--- Records shown ---

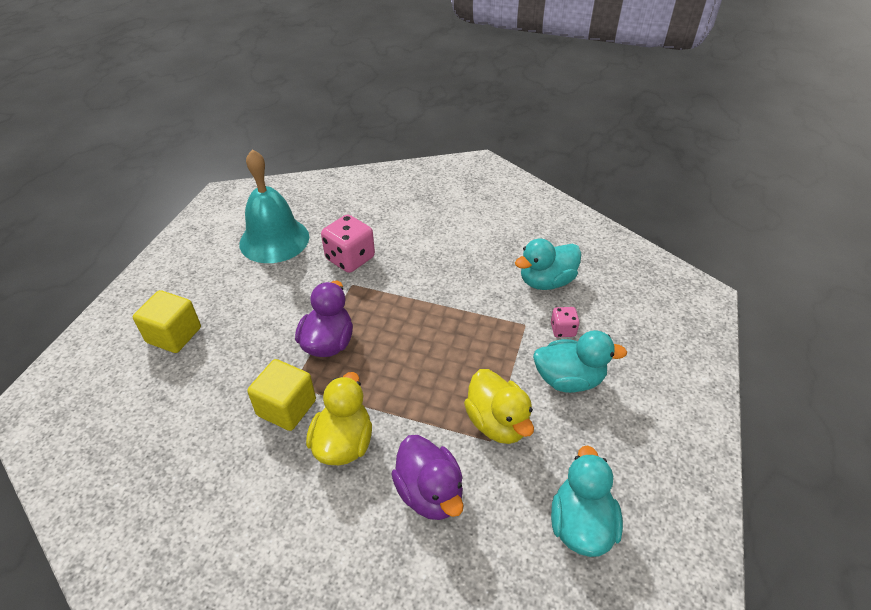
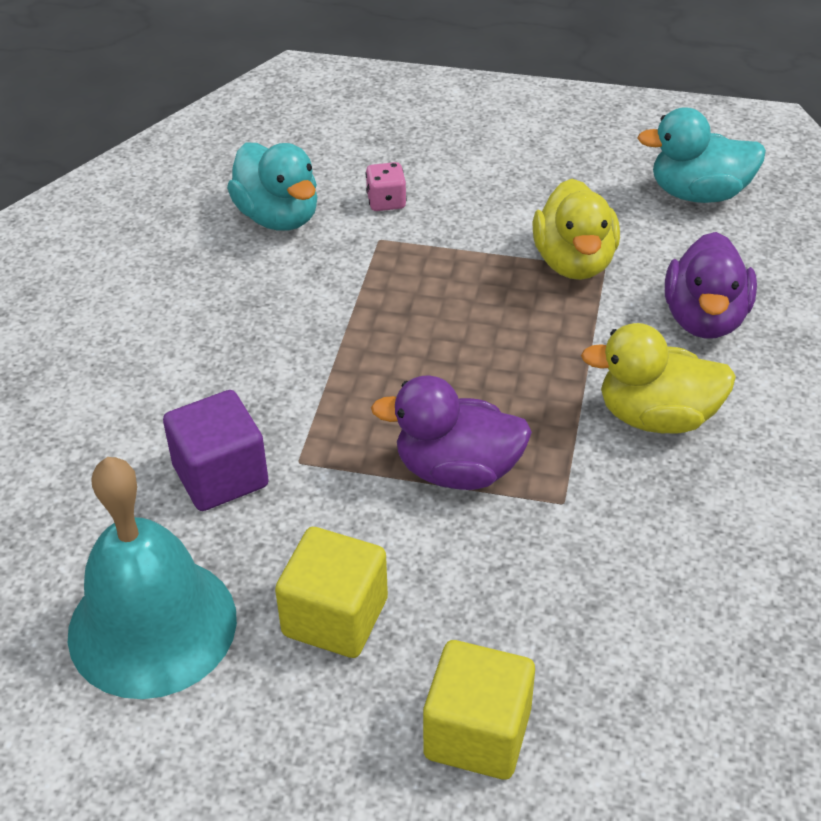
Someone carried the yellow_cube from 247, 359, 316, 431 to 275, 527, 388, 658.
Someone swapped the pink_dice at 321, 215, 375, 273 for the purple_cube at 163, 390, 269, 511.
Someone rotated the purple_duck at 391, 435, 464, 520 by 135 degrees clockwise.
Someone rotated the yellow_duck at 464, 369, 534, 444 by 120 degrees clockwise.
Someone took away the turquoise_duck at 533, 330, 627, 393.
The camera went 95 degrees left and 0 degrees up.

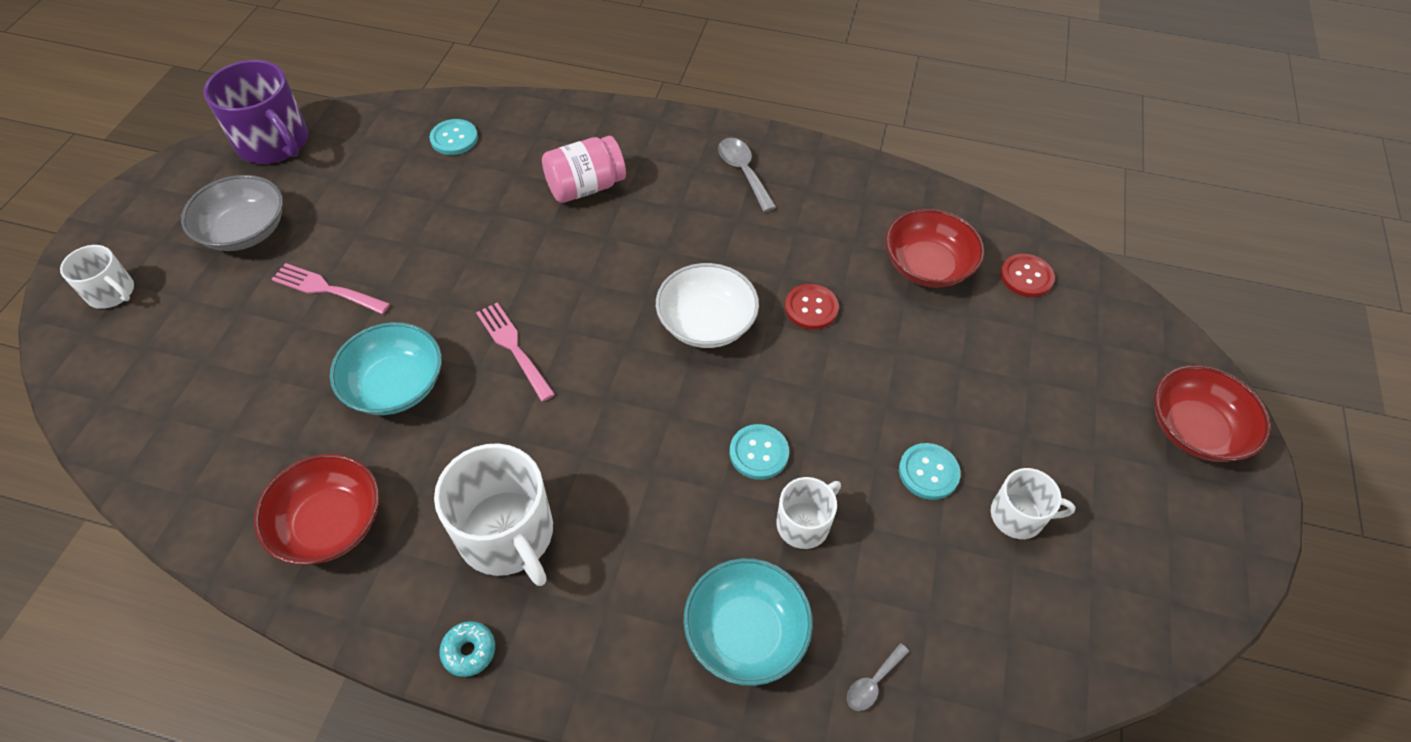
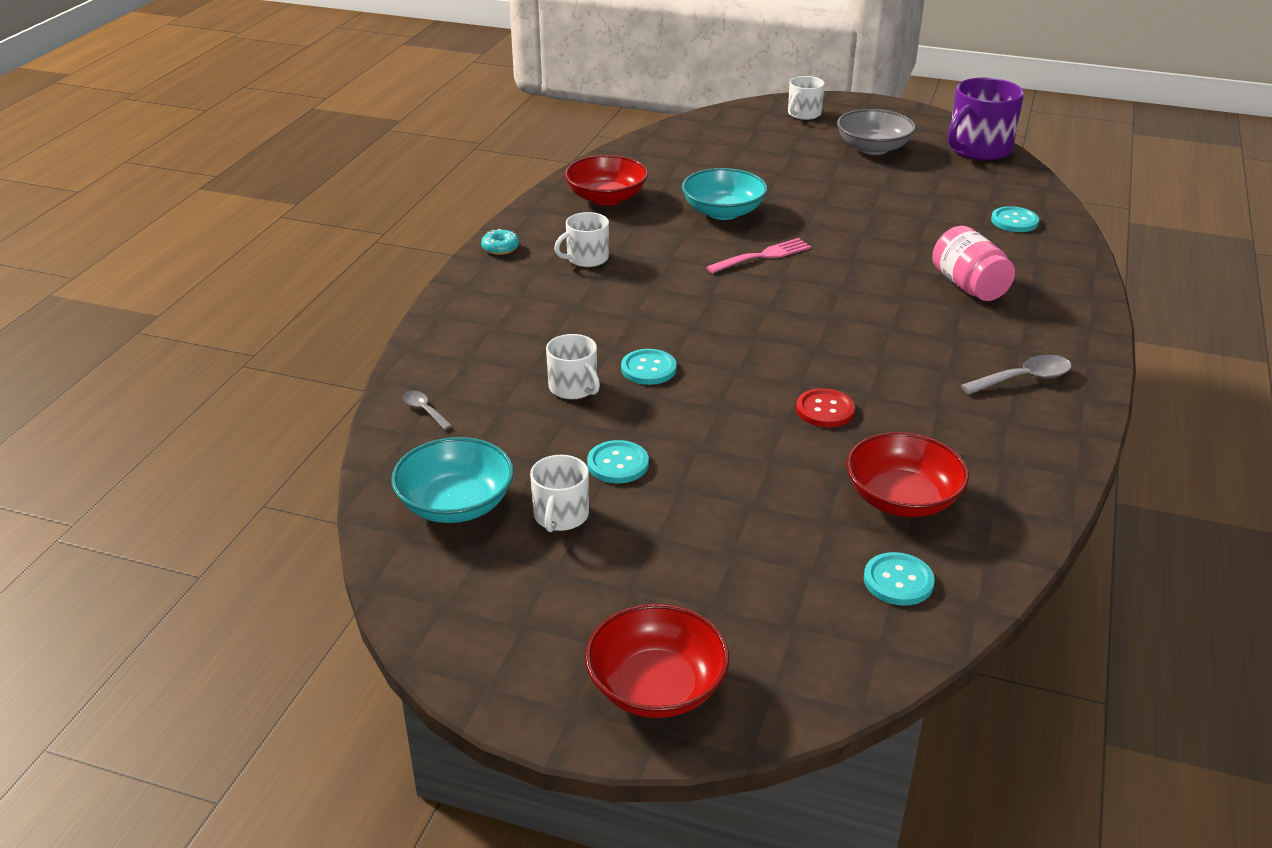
Someone took away the pink_fork at 271, 263, 390, 314.
Someone scaled the white_mug at 434, 443, 553, 586 by 0.56.
Someone took away the white_bowl at 656, 263, 759, 348.
Someone carried the turquoise_bowl from 683, 558, 813, 686 to 391, 437, 514, 523.
Someone repainted the red_button at 1001, 254, 1055, 297, which became the turquoise_button at 864, 552, 935, 606.
The camera went 95 degrees right and 20 degrees down.

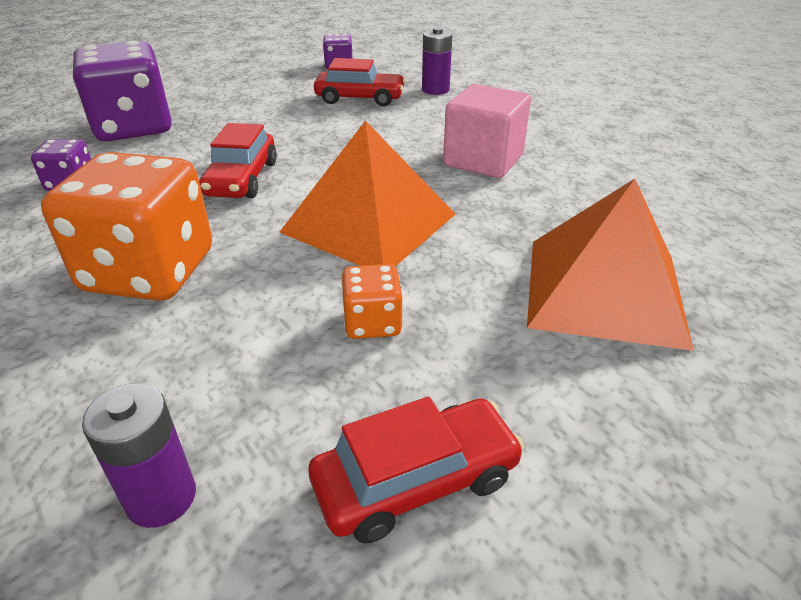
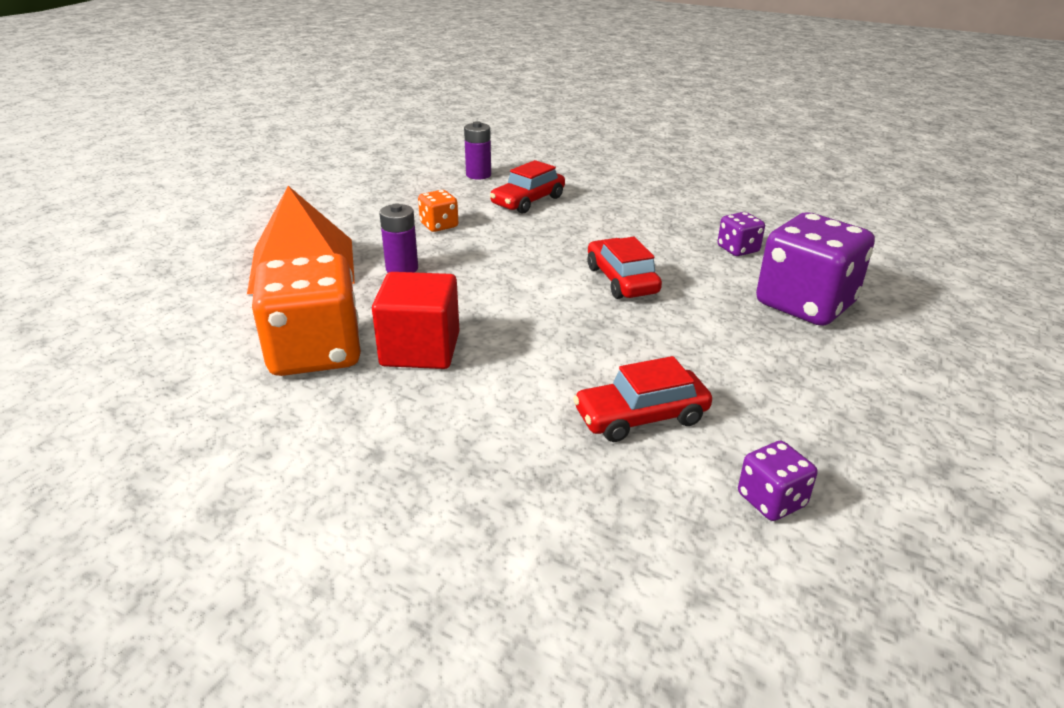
Someone carried the orange_dice from 41, 152, 212, 301 to 251, 253, 361, 376.
Someone took away the orange_pyramid at 279, 120, 456, 266.
Someone carried the red_car from 309, 397, 525, 543 to 490, 160, 565, 214.
Someone carried the purple_battery from 422, 27, 452, 95 to 379, 204, 418, 273.
Someone repainted the pink_cube at 443, 84, 531, 178, which became the red_cube at 372, 272, 460, 369.
The camera went 155 degrees right and 5 degrees down.

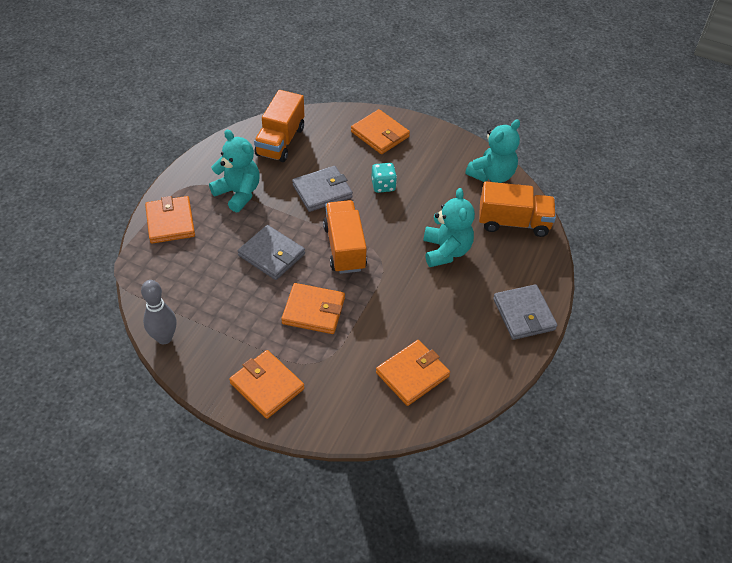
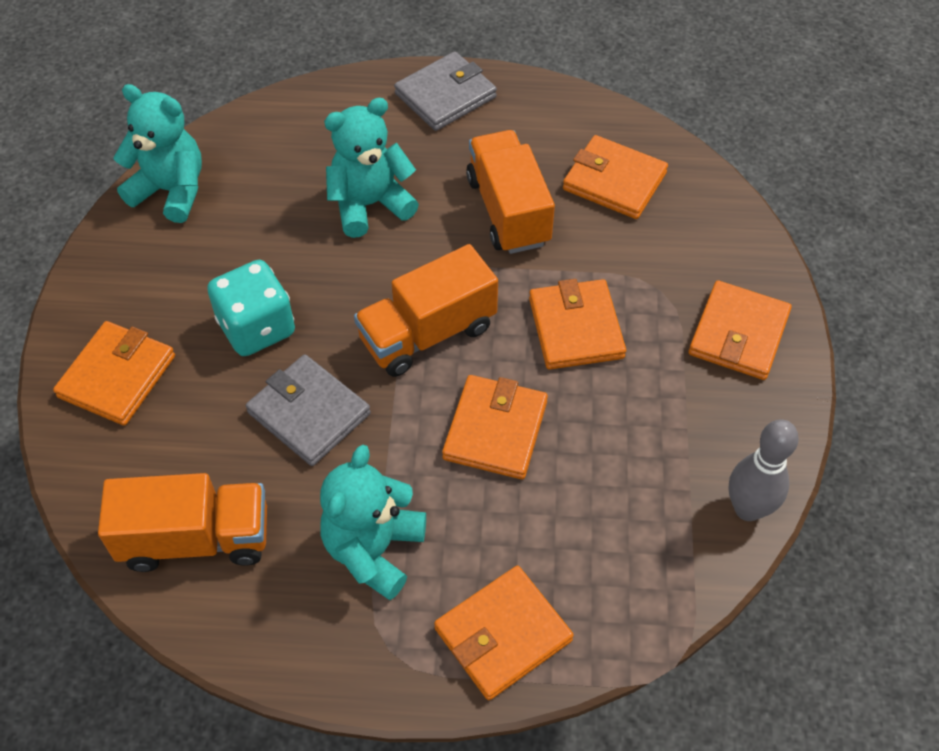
Someone repainted the grey_wallet at 238, 225, 305, 280, which became the orange_wallet at 442, 375, 548, 479.
Someone scaled the turquoise_dice at 371, 163, 397, 193 by 1.53.
Someone carried the orange_truck from 479, 182, 556, 237 to 466, 130, 555, 254.
The camera went 110 degrees left and 5 degrees up.

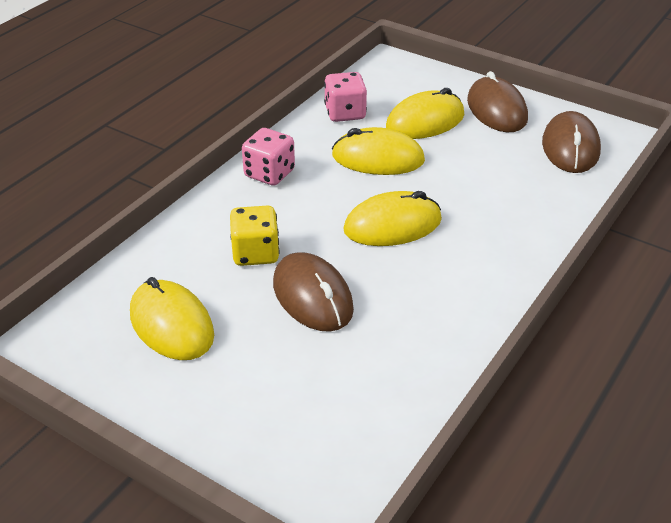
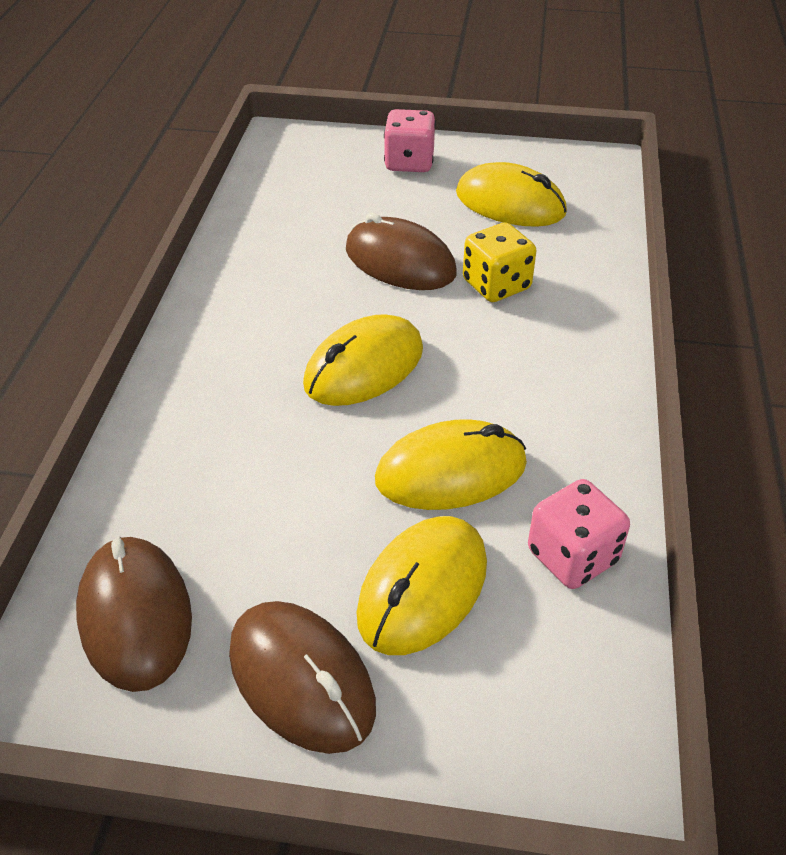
Someone carried the pink_dice from 242, 128, 295, 186 to 384, 109, 436, 172.
The camera went 155 degrees right and 5 degrees up.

---

Exercise brief> Each line above holding the string "rotated" counts once; please report the total and nothing more.

Written response> 2